### Problem statement:
For each line below that contains the word "DGND", return that line.

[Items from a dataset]
--- START ---

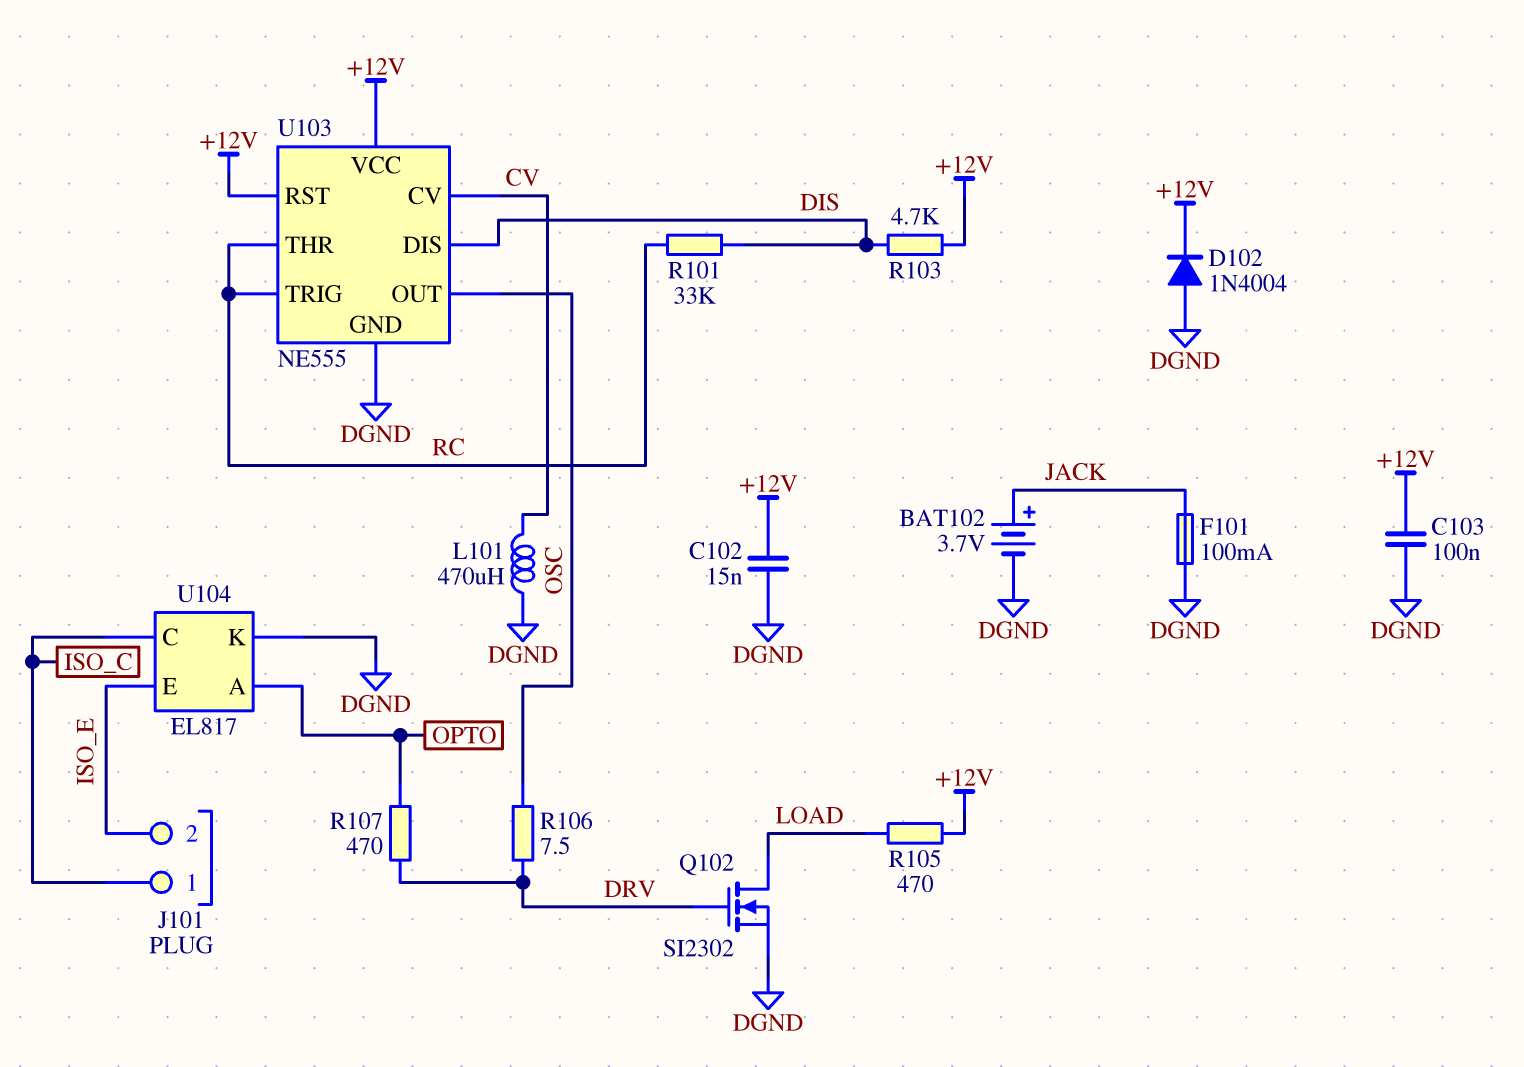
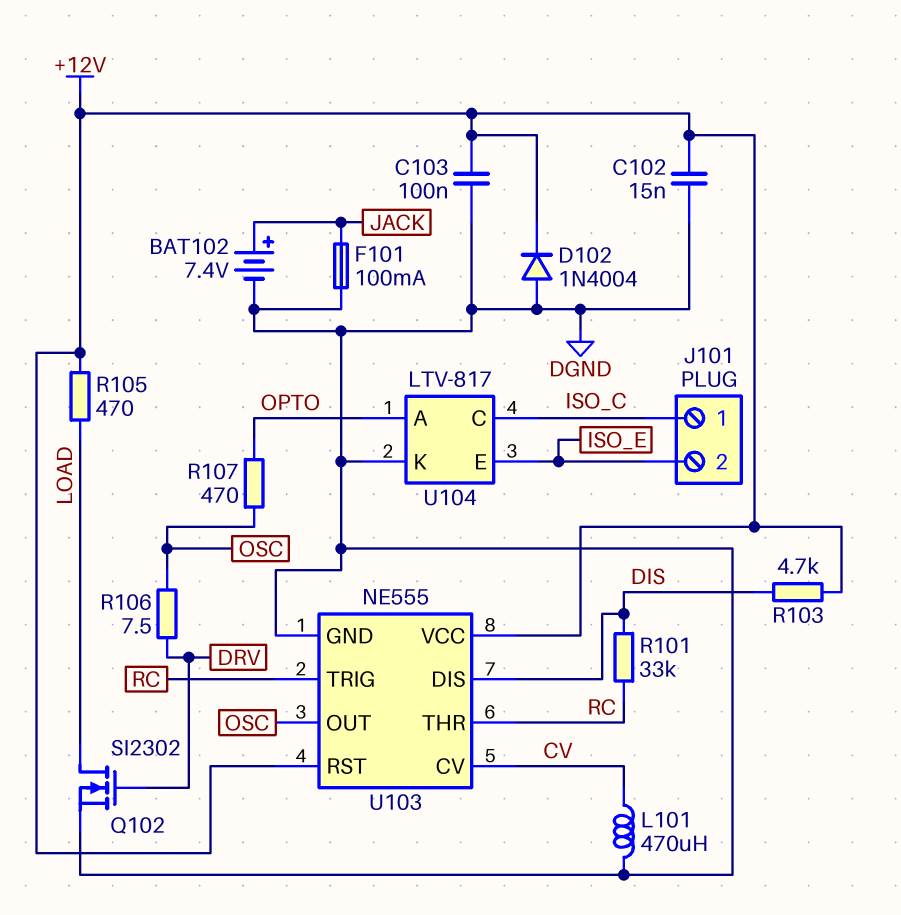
BAT102: 3.7V (plus JACK, minus DGND) -> 7.4V (plus JACK, minus DGND)
R107: 470 (DRV, OPTO) -> 470 (OPTO, OSC)
U104: EL817 -> LTV-817

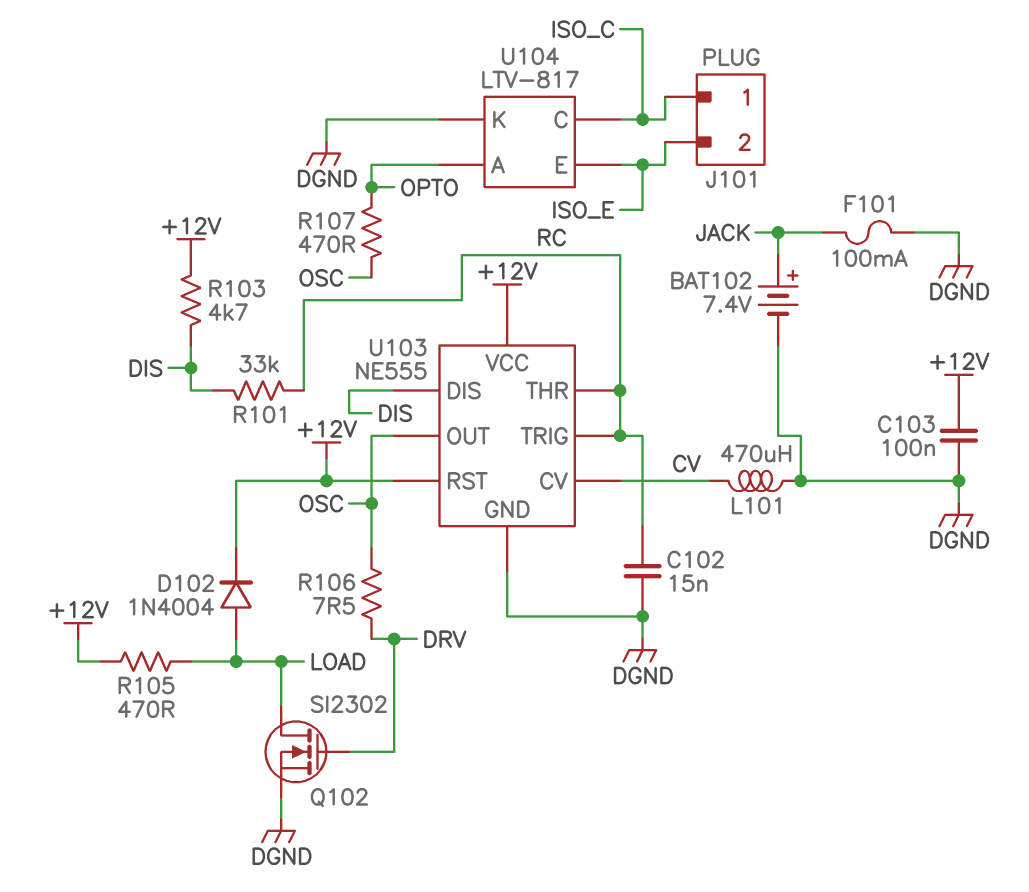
C102: 15nF (+12V, DGND) -> 15nF (DGND, RC)
D102: diode 1N4004 (A DGND, K +12V) -> diode 1N4004 (A LOAD, K +12V)

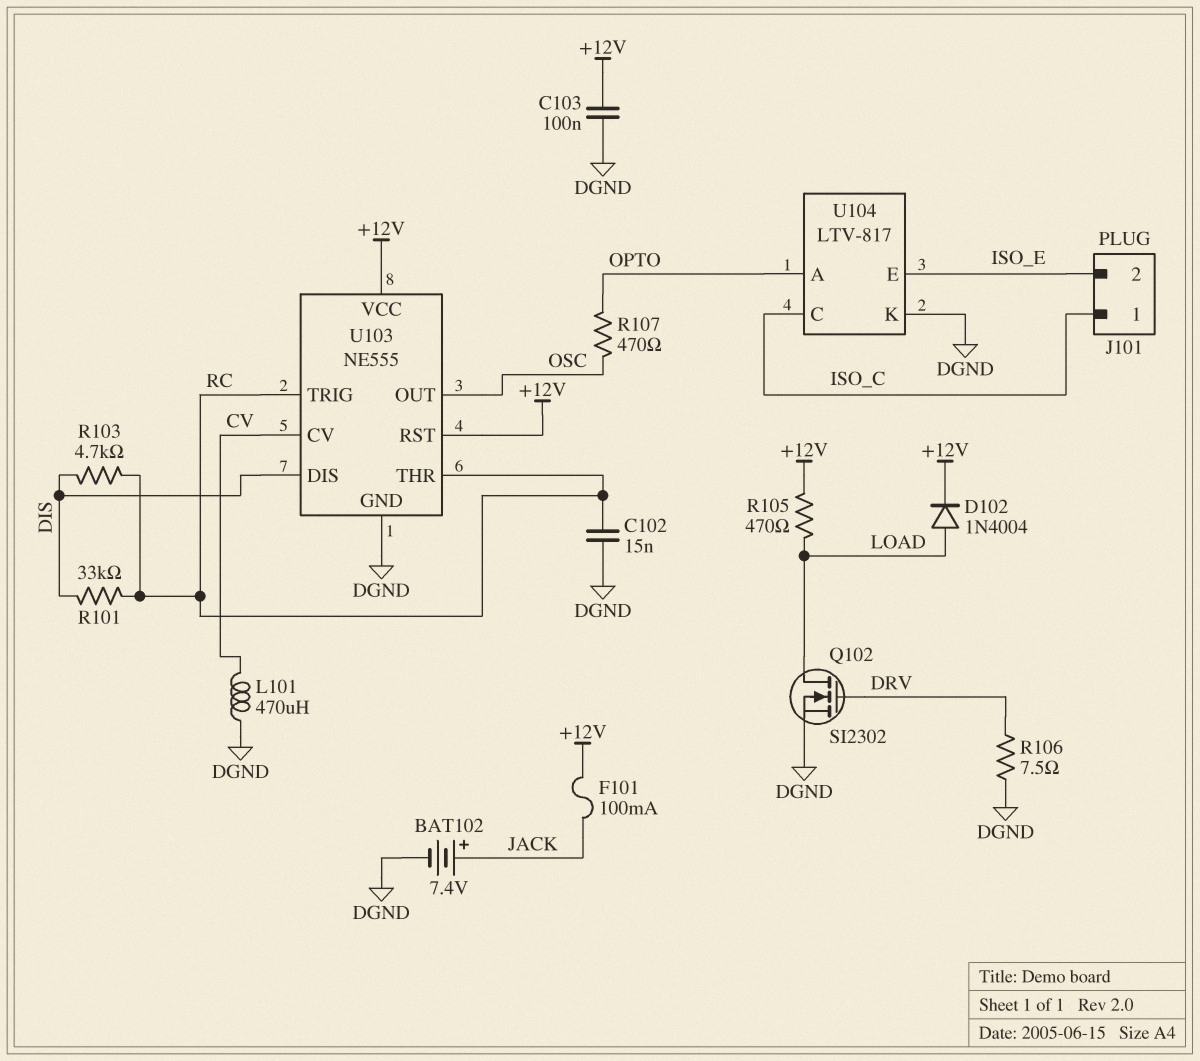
F101: 100mA (DGND, JACK) -> 100mA (+12V, JACK)
R103: 4.7k (+12V, DIS) -> 4.7k (DIS, RC)
R106: 7.5 (DRV, OSC) -> 7.5 (DGND, DRV)

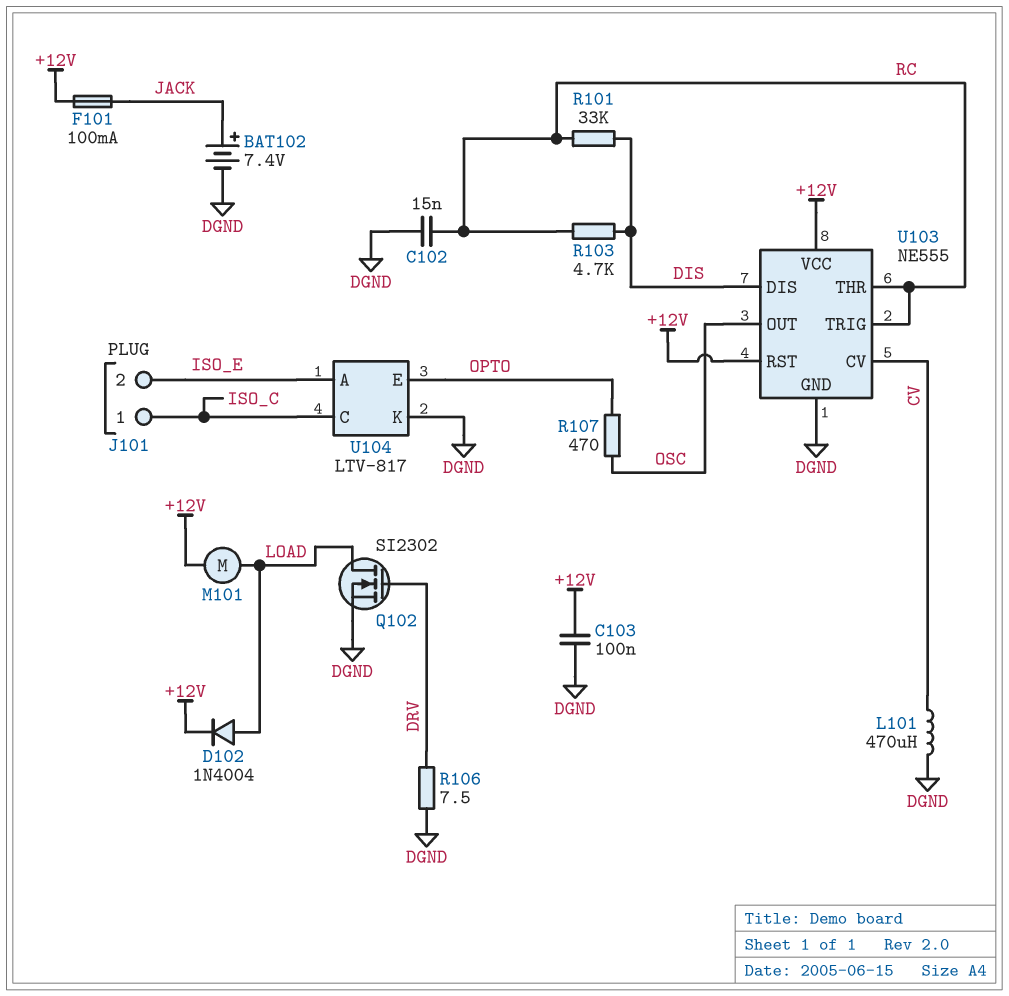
M101: none -> motor (+12V, LOAD)
R105: 470 (+12V, LOAD) -> none
U104 pin A: OPTO -> ISO_E
U104 pin E: ISO_E -> OPTO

--- END ---

### Task output:
BAT102: 3.7V (plus JACK, minus DGND) -> 7.4V (plus JACK, minus DGND)
C102: 15nF (+12V, DGND) -> 15nF (DGND, RC)
D102: diode 1N4004 (A DGND, K +12V) -> diode 1N4004 (A LOAD, K +12V)
F101: 100mA (DGND, JACK) -> 100mA (+12V, JACK)
R106: 7.5 (DRV, OSC) -> 7.5 (DGND, DRV)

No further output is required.